■ **EXERCISE DETAILS**
Of the lines in the data below, count the ones holding the string "black", and answer with that number only.

■ **THE DATA**

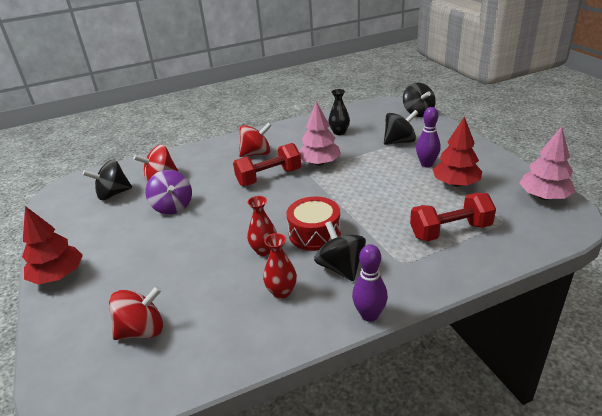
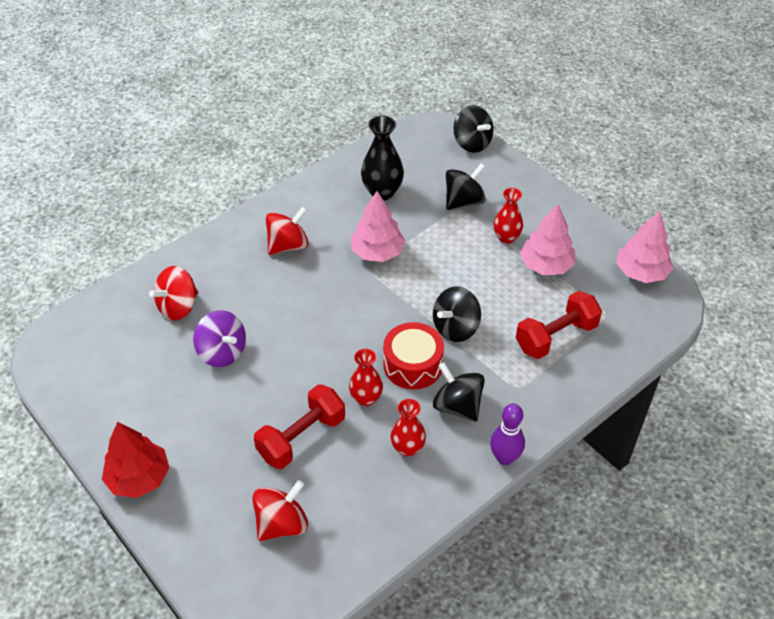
camera: 20 degrees left, 15 degrees up
(113, 194) = (128, 344): black spinning top -> black spinning top (455, 328)
(269, 177) = (323, 285): red dumbbell -> red dumbbell (301, 437)
(339, 132) = (382, 192): black vase -> black vase, size x1.51
(426, 164) = (506, 237): purple bowling pin -> red vase
(455, 183) = (546, 265): red tree -> pink tree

■ **SOLUTION**
2